**Task to complete**
Begin at the line below that has "lime slope I2:I3" and stop after the line that has "orange cone I12". Please restate only those lines, word for word.

***** Raw data *****

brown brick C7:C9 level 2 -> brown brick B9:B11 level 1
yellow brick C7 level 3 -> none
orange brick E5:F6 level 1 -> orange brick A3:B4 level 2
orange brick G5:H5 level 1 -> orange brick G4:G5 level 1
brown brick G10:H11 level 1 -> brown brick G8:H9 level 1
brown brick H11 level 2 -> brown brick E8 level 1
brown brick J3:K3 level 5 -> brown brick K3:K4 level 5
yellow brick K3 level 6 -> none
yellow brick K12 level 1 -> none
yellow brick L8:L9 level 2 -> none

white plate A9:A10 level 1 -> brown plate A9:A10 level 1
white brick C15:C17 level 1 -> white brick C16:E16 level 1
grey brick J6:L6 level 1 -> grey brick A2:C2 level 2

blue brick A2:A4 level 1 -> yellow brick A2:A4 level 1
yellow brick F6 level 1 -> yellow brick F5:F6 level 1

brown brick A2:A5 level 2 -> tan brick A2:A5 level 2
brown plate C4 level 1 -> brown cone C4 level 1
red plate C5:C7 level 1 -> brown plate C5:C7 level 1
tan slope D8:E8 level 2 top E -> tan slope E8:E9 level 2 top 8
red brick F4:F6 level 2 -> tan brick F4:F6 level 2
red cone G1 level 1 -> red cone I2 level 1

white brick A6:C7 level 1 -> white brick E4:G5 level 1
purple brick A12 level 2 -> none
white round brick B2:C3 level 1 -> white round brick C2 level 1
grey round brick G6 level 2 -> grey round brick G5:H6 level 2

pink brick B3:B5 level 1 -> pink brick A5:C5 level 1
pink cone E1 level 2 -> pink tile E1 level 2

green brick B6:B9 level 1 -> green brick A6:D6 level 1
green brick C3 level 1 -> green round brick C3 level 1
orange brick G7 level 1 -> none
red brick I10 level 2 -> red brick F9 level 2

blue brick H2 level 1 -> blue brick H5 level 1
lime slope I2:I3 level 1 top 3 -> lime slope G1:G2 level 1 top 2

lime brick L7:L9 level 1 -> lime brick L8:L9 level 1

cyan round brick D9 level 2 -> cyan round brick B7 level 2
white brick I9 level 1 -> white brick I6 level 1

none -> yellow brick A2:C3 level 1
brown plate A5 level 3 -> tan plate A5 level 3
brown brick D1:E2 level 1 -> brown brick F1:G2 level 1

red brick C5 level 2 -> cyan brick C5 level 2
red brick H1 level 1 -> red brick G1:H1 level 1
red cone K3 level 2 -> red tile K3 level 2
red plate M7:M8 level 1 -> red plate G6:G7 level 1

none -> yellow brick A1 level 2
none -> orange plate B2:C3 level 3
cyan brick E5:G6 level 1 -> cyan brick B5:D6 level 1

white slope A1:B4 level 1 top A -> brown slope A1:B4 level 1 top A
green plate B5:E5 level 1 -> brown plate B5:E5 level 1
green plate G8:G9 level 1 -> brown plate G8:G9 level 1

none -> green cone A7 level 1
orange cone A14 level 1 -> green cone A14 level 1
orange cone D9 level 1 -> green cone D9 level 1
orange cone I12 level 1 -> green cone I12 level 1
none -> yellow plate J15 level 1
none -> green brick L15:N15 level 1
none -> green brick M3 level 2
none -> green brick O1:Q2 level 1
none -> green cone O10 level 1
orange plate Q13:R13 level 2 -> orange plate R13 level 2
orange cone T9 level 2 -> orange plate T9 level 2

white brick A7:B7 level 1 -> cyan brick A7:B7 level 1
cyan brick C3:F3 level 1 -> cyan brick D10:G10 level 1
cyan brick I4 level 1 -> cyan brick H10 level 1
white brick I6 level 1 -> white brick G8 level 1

*****

**Answer for the task**
lime slope I2:I3 level 1 top 3 -> lime slope G1:G2 level 1 top 2

lime brick L7:L9 level 1 -> lime brick L8:L9 level 1

cyan round brick D9 level 2 -> cyan round brick B7 level 2
white brick I9 level 1 -> white brick I6 level 1

none -> yellow brick A2:C3 level 1
brown plate A5 level 3 -> tan plate A5 level 3
brown brick D1:E2 level 1 -> brown brick F1:G2 level 1

red brick C5 level 2 -> cyan brick C5 level 2
red brick H1 level 1 -> red brick G1:H1 level 1
red cone K3 level 2 -> red tile K3 level 2
red plate M7:M8 level 1 -> red plate G6:G7 level 1

none -> yellow brick A1 level 2
none -> orange plate B2:C3 level 3
cyan brick E5:G6 level 1 -> cyan brick B5:D6 level 1

white slope A1:B4 level 1 top A -> brown slope A1:B4 level 1 top A
green plate B5:E5 level 1 -> brown plate B5:E5 level 1
green plate G8:G9 level 1 -> brown plate G8:G9 level 1

none -> green cone A7 level 1
orange cone A14 level 1 -> green cone A14 level 1
orange cone D9 level 1 -> green cone D9 level 1
orange cone I12 level 1 -> green cone I12 level 1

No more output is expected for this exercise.